[Recorded data]
+++
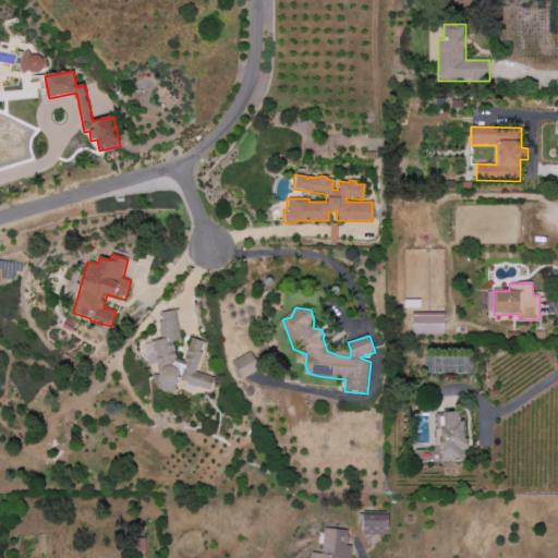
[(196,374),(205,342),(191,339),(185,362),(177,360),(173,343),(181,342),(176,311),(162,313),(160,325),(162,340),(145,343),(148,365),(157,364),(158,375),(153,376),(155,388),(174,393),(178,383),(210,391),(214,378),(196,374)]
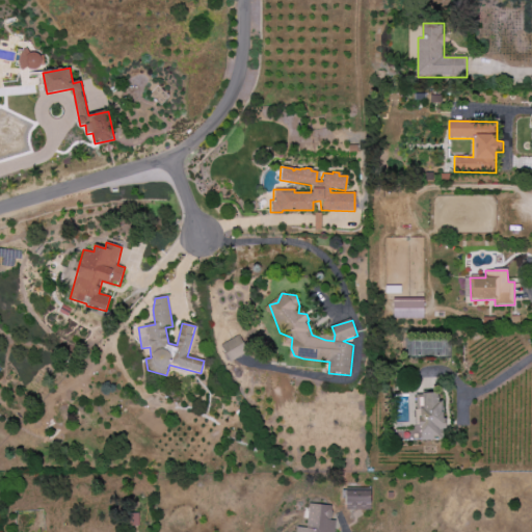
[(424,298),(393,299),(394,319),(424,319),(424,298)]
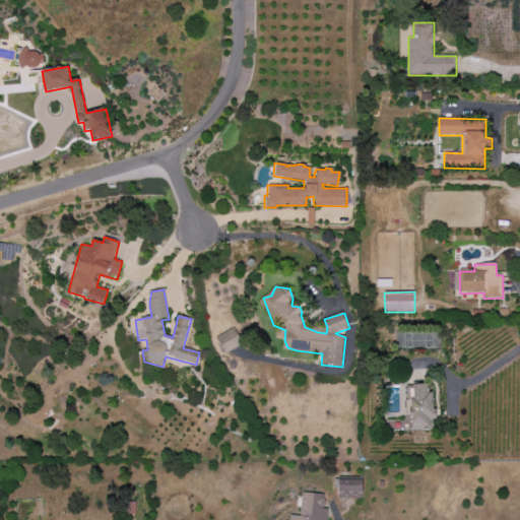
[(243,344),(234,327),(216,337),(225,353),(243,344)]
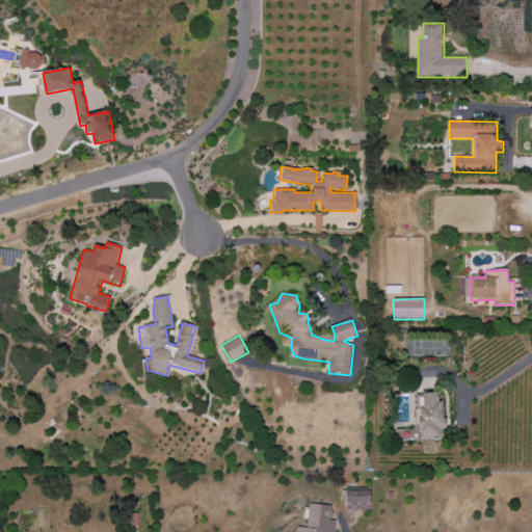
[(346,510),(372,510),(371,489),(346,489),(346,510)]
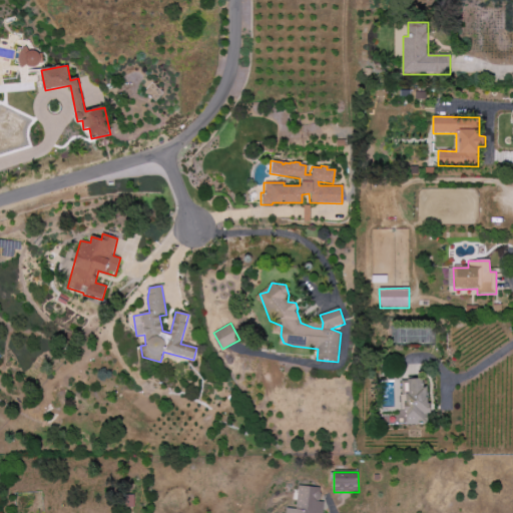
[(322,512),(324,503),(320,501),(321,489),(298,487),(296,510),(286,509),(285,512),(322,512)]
+++
### TASK GOAL
Restate word for word the lines starting at the one that contains "[(346,510),(372,510),(371,489),(346,489),(346,510)]" and ending at the last line of the data. Skip every picture.

### ANSWER FOR THE TASK
[(346,510),(372,510),(371,489),(346,489),(346,510)]
[(322,512),(324,503),(320,501),(321,489),(298,487),(296,510),(286,509),(285,512),(322,512)]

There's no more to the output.